** Opening Provided records block **
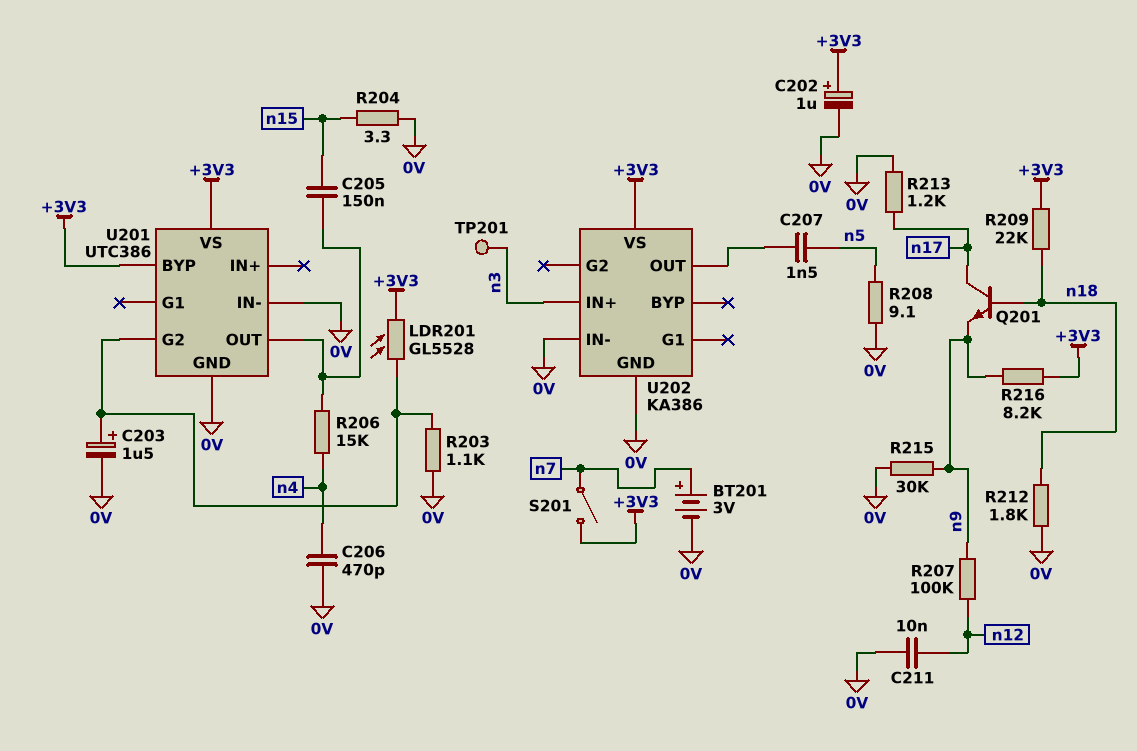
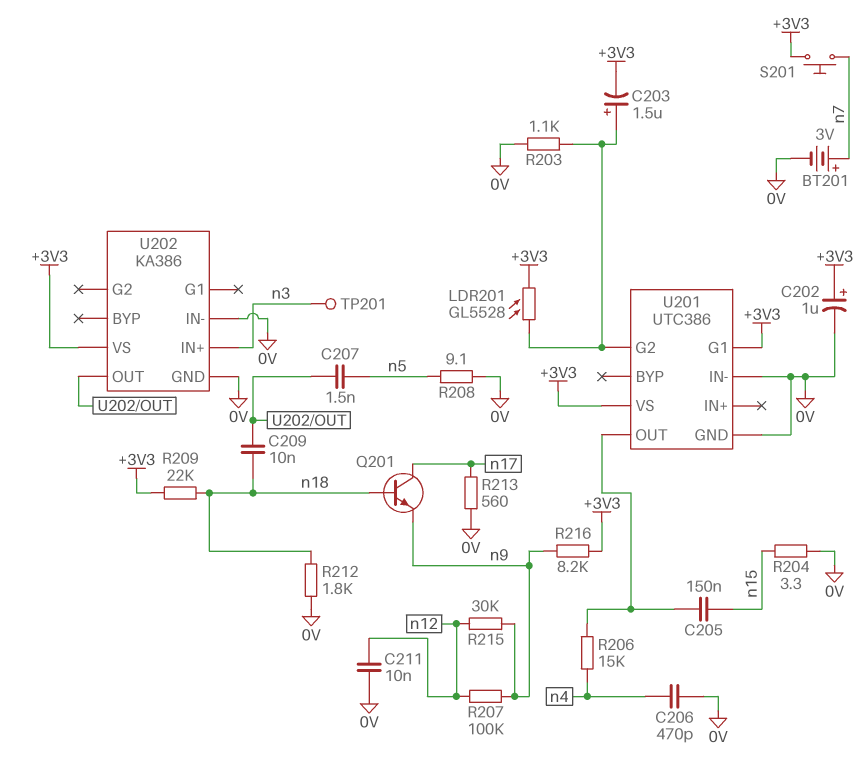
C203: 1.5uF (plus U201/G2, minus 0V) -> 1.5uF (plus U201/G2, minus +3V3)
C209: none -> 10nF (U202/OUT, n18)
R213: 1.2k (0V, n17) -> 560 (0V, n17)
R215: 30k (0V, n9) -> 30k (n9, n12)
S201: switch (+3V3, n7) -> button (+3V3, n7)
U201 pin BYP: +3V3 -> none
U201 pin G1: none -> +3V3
** Closing Provided records block **
- **Work to be completed**
Looking at the records above, which lines contain "none"? Copy those lines.

- **Task output**
C209: none -> 10nF (U202/OUT, n18)
U201 pin BYP: +3V3 -> none
U201 pin G1: none -> +3V3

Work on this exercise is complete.